• **Problem requirements**: Reproduce the material below without any change, from its first line through the line that contains "black diamond: moved 2 px right, 7 px up", with both ends included.

• **Extracted records**:
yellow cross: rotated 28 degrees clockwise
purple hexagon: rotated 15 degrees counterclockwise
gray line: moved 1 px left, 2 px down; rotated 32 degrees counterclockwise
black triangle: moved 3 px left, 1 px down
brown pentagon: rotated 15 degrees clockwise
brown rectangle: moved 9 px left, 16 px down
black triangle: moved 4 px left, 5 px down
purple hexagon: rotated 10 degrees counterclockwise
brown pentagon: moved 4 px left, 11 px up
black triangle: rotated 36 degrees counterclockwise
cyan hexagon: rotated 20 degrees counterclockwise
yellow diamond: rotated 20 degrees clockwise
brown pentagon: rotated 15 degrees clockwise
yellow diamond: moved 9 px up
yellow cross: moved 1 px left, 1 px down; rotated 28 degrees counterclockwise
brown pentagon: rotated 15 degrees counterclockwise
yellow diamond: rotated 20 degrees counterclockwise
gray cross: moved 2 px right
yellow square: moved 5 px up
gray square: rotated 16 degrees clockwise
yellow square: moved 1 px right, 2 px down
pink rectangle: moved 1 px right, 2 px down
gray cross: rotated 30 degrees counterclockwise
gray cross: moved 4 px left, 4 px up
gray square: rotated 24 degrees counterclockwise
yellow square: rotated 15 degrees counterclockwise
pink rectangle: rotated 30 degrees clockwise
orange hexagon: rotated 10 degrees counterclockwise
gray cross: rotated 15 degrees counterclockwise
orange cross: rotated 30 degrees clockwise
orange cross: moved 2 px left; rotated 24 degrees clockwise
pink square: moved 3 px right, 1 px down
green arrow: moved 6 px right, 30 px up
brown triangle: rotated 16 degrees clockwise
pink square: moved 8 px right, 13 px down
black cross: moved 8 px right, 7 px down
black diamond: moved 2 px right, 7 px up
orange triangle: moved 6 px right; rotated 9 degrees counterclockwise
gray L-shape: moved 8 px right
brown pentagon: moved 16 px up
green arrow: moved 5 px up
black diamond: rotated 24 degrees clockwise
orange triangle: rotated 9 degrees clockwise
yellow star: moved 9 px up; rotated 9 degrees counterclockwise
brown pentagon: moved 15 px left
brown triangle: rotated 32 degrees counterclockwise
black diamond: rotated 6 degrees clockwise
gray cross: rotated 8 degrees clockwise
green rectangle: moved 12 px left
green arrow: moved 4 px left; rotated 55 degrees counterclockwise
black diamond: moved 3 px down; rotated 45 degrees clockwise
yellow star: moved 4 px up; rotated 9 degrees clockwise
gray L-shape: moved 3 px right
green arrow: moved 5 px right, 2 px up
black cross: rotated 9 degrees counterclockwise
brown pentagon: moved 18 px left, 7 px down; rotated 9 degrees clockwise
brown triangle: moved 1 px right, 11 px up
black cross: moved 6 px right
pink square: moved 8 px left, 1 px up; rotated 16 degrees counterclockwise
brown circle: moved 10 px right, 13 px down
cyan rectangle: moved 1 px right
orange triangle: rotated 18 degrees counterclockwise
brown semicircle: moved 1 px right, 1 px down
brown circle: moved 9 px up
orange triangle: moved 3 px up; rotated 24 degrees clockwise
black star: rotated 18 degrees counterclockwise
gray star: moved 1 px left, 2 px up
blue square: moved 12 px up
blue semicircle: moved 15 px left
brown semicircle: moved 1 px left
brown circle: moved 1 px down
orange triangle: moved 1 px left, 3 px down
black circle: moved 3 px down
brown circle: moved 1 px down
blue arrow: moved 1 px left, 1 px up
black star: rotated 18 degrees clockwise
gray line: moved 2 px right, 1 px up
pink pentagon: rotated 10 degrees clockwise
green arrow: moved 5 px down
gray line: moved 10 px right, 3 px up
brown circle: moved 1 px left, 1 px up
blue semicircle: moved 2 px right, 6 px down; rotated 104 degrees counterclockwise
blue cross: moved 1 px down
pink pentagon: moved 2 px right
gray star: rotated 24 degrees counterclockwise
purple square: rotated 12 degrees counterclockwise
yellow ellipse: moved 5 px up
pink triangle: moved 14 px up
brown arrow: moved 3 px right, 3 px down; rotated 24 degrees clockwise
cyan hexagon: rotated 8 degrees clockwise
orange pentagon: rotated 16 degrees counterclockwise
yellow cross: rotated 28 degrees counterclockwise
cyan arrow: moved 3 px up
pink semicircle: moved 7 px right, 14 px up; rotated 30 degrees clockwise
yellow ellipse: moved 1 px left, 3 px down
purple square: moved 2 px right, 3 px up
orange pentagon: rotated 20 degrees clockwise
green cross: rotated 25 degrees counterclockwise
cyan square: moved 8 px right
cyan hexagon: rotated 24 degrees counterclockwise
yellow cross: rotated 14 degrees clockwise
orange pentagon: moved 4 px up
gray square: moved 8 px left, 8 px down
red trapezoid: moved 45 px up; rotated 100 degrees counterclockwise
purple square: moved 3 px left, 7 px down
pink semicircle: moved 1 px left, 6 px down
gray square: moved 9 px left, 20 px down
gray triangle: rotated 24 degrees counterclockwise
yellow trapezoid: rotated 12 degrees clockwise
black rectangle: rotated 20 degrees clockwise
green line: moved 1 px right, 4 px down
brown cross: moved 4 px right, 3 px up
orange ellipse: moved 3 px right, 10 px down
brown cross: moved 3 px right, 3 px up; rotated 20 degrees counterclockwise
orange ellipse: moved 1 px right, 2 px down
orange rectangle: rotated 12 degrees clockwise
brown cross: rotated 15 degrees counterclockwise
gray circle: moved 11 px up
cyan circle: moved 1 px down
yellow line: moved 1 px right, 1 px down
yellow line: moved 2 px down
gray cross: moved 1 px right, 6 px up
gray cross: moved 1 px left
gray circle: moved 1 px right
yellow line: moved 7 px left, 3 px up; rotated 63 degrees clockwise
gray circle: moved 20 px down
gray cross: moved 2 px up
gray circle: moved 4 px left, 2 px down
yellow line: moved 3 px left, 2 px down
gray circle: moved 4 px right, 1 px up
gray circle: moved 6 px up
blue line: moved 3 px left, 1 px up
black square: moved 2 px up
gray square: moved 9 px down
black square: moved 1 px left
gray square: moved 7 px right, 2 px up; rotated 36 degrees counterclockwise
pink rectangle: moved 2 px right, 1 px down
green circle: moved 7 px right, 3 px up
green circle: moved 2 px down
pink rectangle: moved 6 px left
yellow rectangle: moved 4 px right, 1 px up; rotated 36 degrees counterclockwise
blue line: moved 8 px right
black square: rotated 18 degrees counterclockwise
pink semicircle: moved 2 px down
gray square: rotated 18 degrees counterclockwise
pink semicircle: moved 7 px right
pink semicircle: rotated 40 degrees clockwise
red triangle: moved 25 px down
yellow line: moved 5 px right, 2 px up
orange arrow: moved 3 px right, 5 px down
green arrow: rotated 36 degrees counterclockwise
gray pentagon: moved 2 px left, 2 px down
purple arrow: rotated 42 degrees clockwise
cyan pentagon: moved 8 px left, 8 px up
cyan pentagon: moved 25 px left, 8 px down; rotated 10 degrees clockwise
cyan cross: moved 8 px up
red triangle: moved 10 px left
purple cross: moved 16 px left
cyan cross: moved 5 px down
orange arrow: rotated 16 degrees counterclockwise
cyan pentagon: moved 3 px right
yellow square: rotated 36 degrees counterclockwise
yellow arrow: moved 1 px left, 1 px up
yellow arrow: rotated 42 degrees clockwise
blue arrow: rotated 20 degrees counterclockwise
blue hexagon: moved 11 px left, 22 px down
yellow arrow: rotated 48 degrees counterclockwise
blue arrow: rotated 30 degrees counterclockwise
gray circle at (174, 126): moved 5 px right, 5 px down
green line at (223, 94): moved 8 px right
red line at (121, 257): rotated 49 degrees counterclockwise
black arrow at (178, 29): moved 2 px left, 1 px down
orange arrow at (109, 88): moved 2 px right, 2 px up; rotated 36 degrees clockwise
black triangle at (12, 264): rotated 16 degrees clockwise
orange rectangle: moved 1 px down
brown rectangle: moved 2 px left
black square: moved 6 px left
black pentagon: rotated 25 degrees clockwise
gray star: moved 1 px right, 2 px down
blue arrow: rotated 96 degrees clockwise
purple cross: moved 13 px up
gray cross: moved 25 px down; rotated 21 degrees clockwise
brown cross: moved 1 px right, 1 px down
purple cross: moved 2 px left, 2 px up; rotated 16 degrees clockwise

• **Written answer**:
yellow cross: rotated 28 degrees clockwise
purple hexagon: rotated 15 degrees counterclockwise
gray line: moved 1 px left, 2 px down; rotated 32 degrees counterclockwise
black triangle: moved 3 px left, 1 px down
brown pentagon: rotated 15 degrees clockwise
brown rectangle: moved 9 px left, 16 px down
black triangle: moved 4 px left, 5 px down
purple hexagon: rotated 10 degrees counterclockwise
brown pentagon: moved 4 px left, 11 px up
black triangle: rotated 36 degrees counterclockwise
cyan hexagon: rotated 20 degrees counterclockwise
yellow diamond: rotated 20 degrees clockwise
brown pentagon: rotated 15 degrees clockwise
yellow diamond: moved 9 px up
yellow cross: moved 1 px left, 1 px down; rotated 28 degrees counterclockwise
brown pentagon: rotated 15 degrees counterclockwise
yellow diamond: rotated 20 degrees counterclockwise
gray cross: moved 2 px right
yellow square: moved 5 px up
gray square: rotated 16 degrees clockwise
yellow square: moved 1 px right, 2 px down
pink rectangle: moved 1 px right, 2 px down
gray cross: rotated 30 degrees counterclockwise
gray cross: moved 4 px left, 4 px up
gray square: rotated 24 degrees counterclockwise
yellow square: rotated 15 degrees counterclockwise
pink rectangle: rotated 30 degrees clockwise
orange hexagon: rotated 10 degrees counterclockwise
gray cross: rotated 15 degrees counterclockwise
orange cross: rotated 30 degrees clockwise
orange cross: moved 2 px left; rotated 24 degrees clockwise
pink square: moved 3 px right, 1 px down
green arrow: moved 6 px right, 30 px up
brown triangle: rotated 16 degrees clockwise
pink square: moved 8 px right, 13 px down
black cross: moved 8 px right, 7 px down
black diamond: moved 2 px right, 7 px up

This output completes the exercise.